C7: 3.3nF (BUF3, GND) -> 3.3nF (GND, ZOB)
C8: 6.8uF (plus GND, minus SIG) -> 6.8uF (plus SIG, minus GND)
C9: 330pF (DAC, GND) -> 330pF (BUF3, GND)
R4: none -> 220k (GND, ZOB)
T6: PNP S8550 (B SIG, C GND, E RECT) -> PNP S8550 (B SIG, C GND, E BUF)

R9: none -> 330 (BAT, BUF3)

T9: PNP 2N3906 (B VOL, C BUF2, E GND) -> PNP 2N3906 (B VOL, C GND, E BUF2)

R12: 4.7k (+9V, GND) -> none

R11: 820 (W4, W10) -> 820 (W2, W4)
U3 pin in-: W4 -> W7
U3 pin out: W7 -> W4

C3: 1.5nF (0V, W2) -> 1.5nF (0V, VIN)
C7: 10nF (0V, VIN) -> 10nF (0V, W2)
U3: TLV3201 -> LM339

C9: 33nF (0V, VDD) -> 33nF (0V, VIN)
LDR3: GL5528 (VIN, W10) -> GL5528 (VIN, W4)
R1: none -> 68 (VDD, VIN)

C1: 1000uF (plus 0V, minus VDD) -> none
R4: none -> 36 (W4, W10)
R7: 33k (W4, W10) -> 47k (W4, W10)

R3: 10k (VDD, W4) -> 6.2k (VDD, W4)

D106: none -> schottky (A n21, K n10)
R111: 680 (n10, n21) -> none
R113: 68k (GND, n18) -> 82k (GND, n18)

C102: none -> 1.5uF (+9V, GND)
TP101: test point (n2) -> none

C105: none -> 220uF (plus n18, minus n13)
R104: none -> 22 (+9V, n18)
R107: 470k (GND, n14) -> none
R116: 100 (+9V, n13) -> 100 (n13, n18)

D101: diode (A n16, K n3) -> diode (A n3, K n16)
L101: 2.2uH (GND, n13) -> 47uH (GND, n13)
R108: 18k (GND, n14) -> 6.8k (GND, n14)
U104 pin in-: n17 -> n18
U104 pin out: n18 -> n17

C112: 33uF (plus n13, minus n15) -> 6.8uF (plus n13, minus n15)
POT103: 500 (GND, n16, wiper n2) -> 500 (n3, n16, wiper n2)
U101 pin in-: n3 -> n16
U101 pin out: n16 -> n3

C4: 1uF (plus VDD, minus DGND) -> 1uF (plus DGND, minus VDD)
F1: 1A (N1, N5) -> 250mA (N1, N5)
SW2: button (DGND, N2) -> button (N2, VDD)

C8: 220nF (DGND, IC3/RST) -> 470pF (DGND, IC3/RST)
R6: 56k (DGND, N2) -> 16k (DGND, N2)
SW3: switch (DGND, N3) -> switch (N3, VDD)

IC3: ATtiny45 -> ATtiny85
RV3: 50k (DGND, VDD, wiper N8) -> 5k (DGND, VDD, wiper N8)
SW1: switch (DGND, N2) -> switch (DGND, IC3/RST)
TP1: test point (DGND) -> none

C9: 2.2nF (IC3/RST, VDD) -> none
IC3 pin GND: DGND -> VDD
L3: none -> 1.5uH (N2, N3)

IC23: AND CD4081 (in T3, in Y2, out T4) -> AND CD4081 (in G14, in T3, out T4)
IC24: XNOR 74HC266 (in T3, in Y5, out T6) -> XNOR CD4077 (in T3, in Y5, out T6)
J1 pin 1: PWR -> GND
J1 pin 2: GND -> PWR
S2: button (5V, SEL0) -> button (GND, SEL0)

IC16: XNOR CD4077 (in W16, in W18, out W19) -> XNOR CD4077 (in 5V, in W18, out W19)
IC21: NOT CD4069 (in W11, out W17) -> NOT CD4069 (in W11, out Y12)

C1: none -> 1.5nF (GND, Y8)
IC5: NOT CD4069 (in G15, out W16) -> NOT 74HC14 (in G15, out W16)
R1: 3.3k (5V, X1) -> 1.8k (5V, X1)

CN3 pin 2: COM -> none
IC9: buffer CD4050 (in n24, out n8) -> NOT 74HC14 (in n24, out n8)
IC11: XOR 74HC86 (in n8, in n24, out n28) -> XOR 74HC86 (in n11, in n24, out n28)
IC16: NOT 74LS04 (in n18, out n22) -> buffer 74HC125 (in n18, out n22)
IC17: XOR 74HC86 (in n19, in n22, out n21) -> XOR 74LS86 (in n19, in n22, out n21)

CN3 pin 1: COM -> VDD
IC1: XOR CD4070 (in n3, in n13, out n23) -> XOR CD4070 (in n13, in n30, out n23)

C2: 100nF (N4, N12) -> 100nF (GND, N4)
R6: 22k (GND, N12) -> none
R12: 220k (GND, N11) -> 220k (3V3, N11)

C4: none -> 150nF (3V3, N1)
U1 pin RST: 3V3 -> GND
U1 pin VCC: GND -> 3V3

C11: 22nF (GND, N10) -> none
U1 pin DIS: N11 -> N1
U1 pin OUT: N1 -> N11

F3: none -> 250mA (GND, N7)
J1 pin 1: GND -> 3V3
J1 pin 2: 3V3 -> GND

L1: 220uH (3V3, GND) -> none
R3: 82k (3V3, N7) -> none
┄┄┄┄┄┄
* Requirement *
Using the records above, write out exactly the lines between the one holding "R3: 10k (VDD, W4) -> 6.2k (VDD, W4)" and the one holding "U104 pin in-: n17 -> n18", inclusive; leave everything else out.

* Response box *
R3: 10k (VDD, W4) -> 6.2k (VDD, W4)

D106: none -> schottky (A n21, K n10)
R111: 680 (n10, n21) -> none
R113: 68k (GND, n18) -> 82k (GND, n18)

C102: none -> 1.5uF (+9V, GND)
TP101: test point (n2) -> none

C105: none -> 220uF (plus n18, minus n13)
R104: none -> 22 (+9V, n18)
R107: 470k (GND, n14) -> none
R116: 100 (+9V, n13) -> 100 (n13, n18)

D101: diode (A n16, K n3) -> diode (A n3, K n16)
L101: 2.2uH (GND, n13) -> 47uH (GND, n13)
R108: 18k (GND, n14) -> 6.8k (GND, n14)
U104 pin in-: n17 -> n18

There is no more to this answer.